* _ABOUT THIS TASK_: Your answer must be the lines from the one holding "red pencil [597,298,626,458]" through the final line of the entries below, copied exactly, with no pictures.

*** ENTRIES PROVIDED ***

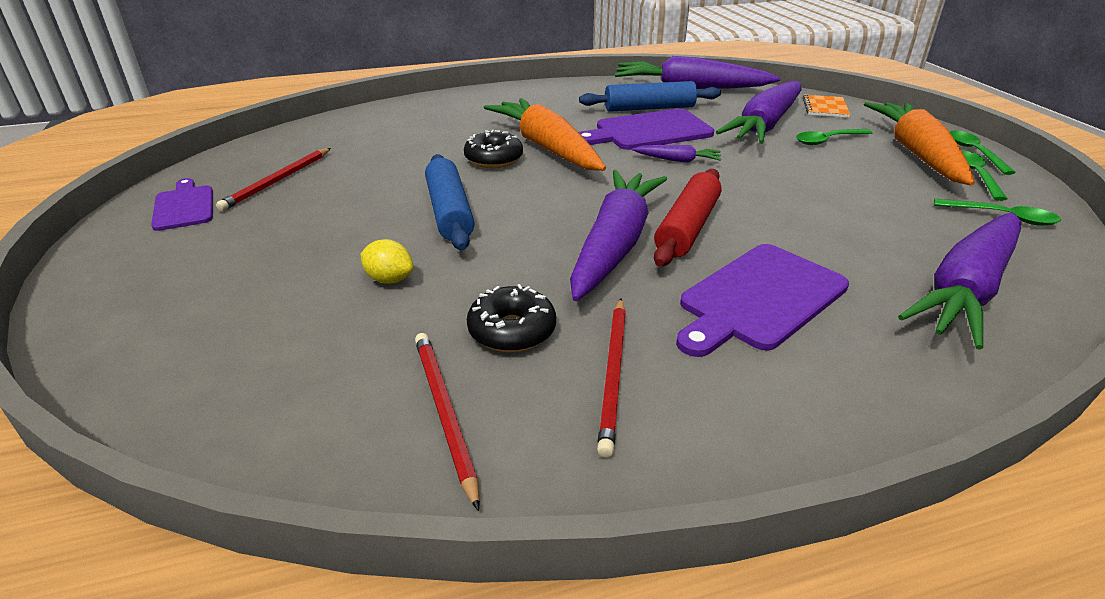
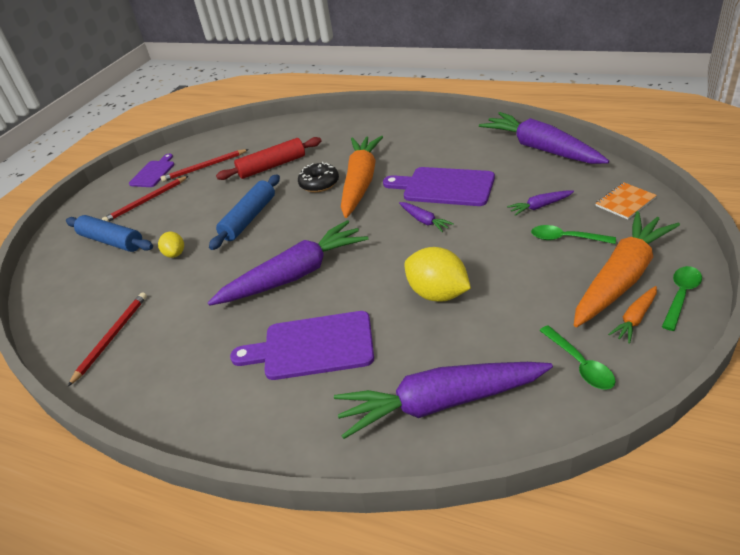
camera: 45 degrees right, 5 degrees up
black donut [467,284,556,352] -> none
blue rolling pin [579,81,721,112] -> blue rolling pin moved to [66,215,153,252]
red pencil [597,298,626,458] -> red pencil moved to [102,176,188,222]
red rolling pin [654,169,722,267] -> red rolling pin moved to [216,137,322,180]
purple carrot [716,81,802,144] -> purple carrot [507,190,574,216], size x0.43
green spoon [962,151,1007,201] -> orange carrot [608,286,657,343]
none -> yellow lemon [404,247,471,302]

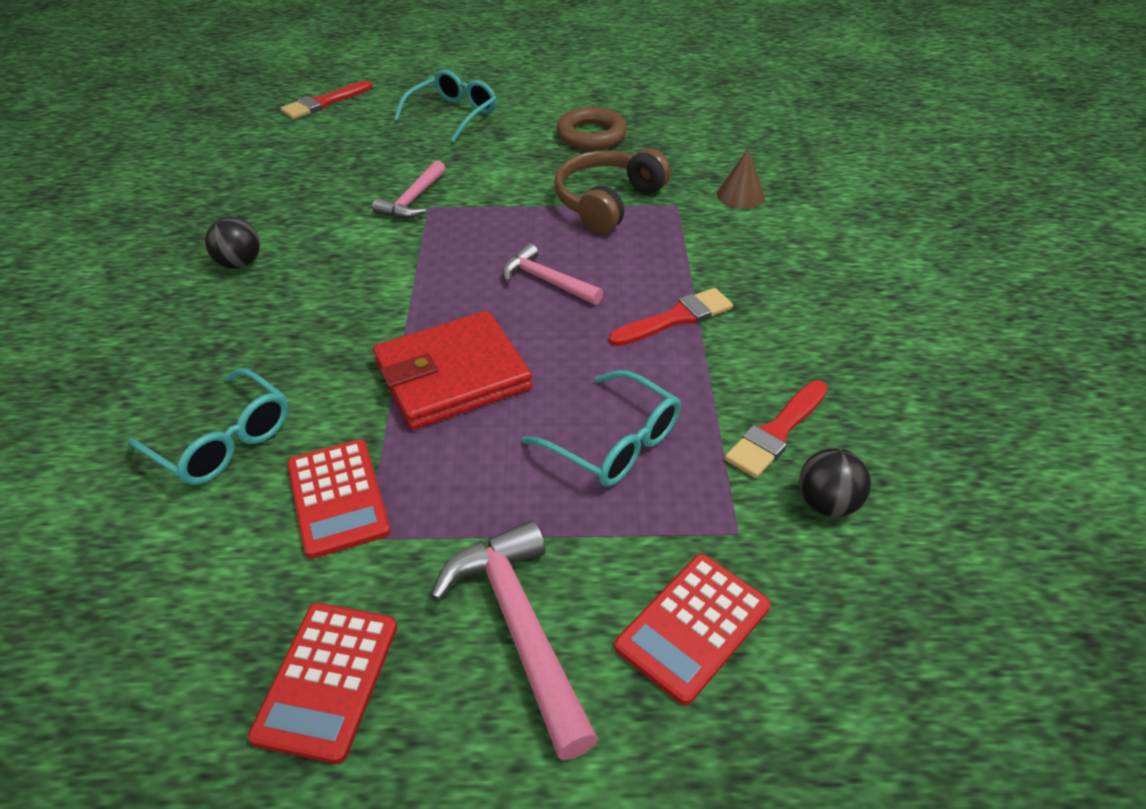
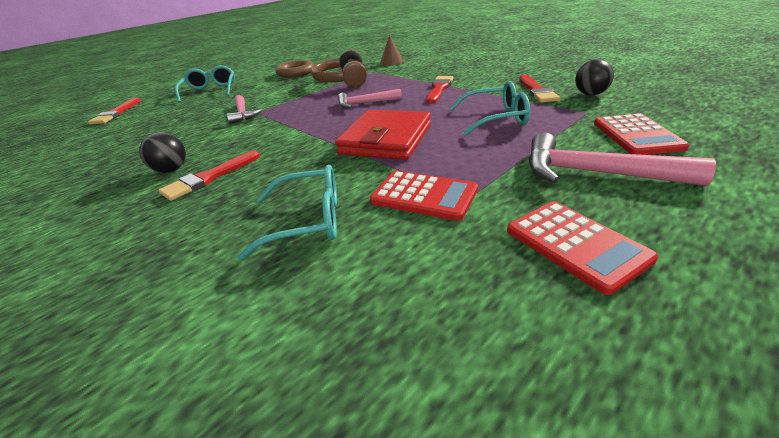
camera: 40 degrees left, 10 degrees down
none -> red brush [158,151,260,201]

*** End of ENTRIES PROVIDED ***

* _WORKED SOLUTION_:
red pencil [597,298,626,458] -> red pencil moved to [102,176,188,222]
red rolling pin [654,169,722,267] -> red rolling pin moved to [216,137,322,180]
purple carrot [716,81,802,144] -> purple carrot [507,190,574,216], size x0.43
green spoon [962,151,1007,201] -> orange carrot [608,286,657,343]
none -> yellow lemon [404,247,471,302]

camera: 40 degrees left, 10 degrees down
none -> red brush [158,151,260,201]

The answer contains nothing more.